## [What you have to do]
Where a line of the records holds the string "plus", copy that line.

## [Materials provided]
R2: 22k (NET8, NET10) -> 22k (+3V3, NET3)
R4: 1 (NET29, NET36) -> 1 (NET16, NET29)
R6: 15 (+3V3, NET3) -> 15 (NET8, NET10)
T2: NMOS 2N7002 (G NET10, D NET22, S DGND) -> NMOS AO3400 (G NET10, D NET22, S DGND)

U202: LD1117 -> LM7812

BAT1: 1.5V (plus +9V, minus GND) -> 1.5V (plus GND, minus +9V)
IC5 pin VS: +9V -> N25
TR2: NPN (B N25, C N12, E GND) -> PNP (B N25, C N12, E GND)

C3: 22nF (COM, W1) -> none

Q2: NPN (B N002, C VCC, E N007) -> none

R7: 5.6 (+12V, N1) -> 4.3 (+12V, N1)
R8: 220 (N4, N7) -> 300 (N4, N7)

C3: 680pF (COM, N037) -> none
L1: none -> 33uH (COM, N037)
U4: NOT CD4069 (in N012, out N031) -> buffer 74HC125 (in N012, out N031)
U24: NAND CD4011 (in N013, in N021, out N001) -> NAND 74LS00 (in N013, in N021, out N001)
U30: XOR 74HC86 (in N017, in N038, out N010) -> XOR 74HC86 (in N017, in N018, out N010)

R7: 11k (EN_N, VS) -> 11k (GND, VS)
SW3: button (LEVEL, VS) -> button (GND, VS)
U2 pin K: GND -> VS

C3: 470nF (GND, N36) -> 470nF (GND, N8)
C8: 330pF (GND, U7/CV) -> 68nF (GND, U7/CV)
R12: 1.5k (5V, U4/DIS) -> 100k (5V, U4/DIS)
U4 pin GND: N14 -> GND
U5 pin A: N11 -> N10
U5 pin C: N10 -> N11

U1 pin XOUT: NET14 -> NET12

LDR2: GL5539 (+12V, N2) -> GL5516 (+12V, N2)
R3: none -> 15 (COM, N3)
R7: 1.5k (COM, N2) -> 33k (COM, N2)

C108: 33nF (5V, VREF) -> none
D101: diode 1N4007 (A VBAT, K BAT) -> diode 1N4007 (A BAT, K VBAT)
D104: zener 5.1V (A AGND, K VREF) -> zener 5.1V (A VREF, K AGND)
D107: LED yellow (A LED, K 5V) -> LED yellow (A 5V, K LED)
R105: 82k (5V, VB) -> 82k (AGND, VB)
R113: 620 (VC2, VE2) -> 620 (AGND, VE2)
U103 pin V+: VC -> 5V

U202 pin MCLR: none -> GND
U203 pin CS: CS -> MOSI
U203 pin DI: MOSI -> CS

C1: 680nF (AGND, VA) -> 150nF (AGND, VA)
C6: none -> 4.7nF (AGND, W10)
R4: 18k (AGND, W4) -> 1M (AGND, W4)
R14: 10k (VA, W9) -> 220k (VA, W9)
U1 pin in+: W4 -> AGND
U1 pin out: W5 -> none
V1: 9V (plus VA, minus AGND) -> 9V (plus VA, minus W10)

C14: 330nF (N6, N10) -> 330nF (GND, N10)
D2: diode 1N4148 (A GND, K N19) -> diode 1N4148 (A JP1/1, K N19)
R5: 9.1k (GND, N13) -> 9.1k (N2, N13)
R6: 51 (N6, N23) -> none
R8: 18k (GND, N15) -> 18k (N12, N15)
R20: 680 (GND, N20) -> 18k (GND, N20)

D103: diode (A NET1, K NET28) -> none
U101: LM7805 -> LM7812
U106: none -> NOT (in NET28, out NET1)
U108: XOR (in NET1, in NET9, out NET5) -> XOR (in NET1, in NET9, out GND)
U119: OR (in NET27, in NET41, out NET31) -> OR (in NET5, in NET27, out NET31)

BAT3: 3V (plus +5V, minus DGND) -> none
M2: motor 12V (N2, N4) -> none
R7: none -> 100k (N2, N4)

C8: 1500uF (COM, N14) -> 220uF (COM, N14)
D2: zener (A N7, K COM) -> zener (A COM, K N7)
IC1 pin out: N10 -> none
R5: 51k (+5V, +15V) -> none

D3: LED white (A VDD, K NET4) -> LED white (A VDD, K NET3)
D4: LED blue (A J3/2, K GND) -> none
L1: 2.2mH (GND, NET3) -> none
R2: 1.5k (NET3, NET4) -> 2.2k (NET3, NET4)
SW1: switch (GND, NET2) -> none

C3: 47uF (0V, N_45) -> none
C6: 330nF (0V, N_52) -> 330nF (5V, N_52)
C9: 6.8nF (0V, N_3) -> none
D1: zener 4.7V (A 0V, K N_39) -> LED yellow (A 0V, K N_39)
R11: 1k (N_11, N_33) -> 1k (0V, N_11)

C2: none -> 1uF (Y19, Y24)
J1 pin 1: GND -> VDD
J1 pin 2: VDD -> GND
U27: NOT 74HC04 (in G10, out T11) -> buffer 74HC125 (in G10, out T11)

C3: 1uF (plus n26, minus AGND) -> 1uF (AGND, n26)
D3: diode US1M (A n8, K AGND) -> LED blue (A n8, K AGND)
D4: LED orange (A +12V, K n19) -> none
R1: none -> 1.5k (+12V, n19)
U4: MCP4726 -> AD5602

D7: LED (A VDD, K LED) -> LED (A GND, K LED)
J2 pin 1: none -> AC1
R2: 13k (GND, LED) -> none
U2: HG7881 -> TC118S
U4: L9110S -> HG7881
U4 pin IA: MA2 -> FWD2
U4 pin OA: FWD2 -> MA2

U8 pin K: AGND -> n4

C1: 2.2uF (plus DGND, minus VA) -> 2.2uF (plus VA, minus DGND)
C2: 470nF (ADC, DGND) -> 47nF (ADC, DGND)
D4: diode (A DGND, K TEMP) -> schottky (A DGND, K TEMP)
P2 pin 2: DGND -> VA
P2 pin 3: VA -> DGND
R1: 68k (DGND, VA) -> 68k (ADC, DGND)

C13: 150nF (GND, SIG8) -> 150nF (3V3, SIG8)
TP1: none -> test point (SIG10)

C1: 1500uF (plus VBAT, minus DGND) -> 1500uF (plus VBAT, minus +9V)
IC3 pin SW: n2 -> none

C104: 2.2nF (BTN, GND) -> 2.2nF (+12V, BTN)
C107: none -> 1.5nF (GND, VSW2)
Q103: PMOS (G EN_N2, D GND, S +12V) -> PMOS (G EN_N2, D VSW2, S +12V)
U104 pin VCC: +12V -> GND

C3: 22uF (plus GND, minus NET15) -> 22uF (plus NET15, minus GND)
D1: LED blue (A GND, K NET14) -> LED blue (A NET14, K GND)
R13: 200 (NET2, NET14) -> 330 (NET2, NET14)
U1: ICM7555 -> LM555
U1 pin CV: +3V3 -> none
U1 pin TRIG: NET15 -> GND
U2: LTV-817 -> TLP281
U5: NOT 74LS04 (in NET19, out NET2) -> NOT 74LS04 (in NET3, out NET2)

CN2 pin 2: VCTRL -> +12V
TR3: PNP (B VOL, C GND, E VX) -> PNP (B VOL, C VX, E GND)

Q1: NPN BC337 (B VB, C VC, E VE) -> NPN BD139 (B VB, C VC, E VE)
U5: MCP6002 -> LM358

## [Response area]
BAT1: 1.5V (plus +9V, minus GND) -> 1.5V (plus GND, minus +9V)
V1: 9V (plus VA, minus AGND) -> 9V (plus VA, minus W10)
BAT3: 3V (plus +5V, minus DGND) -> none
C3: 1uF (plus n26, minus AGND) -> 1uF (AGND, n26)
C1: 2.2uF (plus DGND, minus VA) -> 2.2uF (plus VA, minus DGND)
C1: 1500uF (plus VBAT, minus DGND) -> 1500uF (plus VBAT, minus +9V)
C3: 22uF (plus GND, minus NET15) -> 22uF (plus NET15, minus GND)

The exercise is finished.